> [GIVEN PROBLEM]: In every one of the records below, change "Please return your answer as a coordinate pair" to "Respond with a coordinate pair" and reproduce the lines with nothing else altered.

> [DATA SECTION]:
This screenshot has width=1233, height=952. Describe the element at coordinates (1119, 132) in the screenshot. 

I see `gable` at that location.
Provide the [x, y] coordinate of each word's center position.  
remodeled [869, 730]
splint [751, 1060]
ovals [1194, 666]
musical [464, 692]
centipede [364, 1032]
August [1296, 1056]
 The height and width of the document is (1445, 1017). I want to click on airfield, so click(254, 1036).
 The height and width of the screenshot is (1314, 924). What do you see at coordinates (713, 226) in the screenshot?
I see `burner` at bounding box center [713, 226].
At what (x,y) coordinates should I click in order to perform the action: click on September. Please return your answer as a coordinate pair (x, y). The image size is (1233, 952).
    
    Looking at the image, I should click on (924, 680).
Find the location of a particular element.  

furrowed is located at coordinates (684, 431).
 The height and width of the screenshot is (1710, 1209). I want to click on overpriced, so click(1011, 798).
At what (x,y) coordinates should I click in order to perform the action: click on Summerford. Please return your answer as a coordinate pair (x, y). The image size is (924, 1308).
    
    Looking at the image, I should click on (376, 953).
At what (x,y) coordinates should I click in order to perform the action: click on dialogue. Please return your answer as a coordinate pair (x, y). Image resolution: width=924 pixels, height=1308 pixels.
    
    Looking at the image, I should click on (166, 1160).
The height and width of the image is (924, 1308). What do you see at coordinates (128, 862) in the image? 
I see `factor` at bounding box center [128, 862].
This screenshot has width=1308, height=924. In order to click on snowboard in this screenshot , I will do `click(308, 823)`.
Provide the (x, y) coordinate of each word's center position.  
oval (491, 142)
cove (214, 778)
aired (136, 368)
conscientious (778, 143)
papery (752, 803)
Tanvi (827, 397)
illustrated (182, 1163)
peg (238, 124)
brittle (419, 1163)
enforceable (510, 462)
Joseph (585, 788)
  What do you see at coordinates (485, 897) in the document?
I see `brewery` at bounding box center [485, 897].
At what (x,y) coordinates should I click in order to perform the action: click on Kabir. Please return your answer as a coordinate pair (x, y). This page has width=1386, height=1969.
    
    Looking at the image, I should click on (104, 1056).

> [RESPONSE TO THIS EXERCISE]:
This screenshot has width=1233, height=952. Describe the element at coordinates (1119, 132) in the screenshot. 

I see `gable` at that location.
Provide the [x, y] coordinate of each word's center position.  
remodeled [869, 730]
splint [751, 1060]
ovals [1194, 666]
musical [464, 692]
centipede [364, 1032]
August [1296, 1056]
 The height and width of the document is (1445, 1017). I want to click on airfield, so click(254, 1036).
 The height and width of the screenshot is (1314, 924). What do you see at coordinates (713, 226) in the screenshot?
I see `burner` at bounding box center [713, 226].
At what (x,y) coordinates should I click in order to perform the action: click on September. Respond with a coordinate pair (x, y). The image size is (1233, 952).
    
    Looking at the image, I should click on (924, 680).
Find the location of a particular element.  

furrowed is located at coordinates (684, 431).
 The height and width of the screenshot is (1710, 1209). I want to click on overpriced, so click(1011, 798).
At what (x,y) coordinates should I click in order to perform the action: click on Summerford. Respond with a coordinate pair (x, y). The image size is (924, 1308).
    
    Looking at the image, I should click on (376, 953).
At what (x,y) coordinates should I click in order to perform the action: click on dialogue. Respond with a coordinate pair (x, y). Image resolution: width=924 pixels, height=1308 pixels.
    
    Looking at the image, I should click on (166, 1160).
The height and width of the image is (924, 1308). What do you see at coordinates (128, 862) in the image? 
I see `factor` at bounding box center [128, 862].
This screenshot has width=1308, height=924. In order to click on snowboard in this screenshot , I will do `click(308, 823)`.
Provide the (x, y) coordinate of each word's center position.  
oval (491, 142)
cove (214, 778)
aired (136, 368)
conscientious (778, 143)
papery (752, 803)
Tanvi (827, 397)
illustrated (182, 1163)
peg (238, 124)
brittle (419, 1163)
enforceable (510, 462)
Joseph (585, 788)
  What do you see at coordinates (485, 897) in the document?
I see `brewery` at bounding box center [485, 897].
At what (x,y) coordinates should I click in order to perform the action: click on Kabir. Respond with a coordinate pair (x, y). This page has width=1386, height=1969.
    
    Looking at the image, I should click on (104, 1056).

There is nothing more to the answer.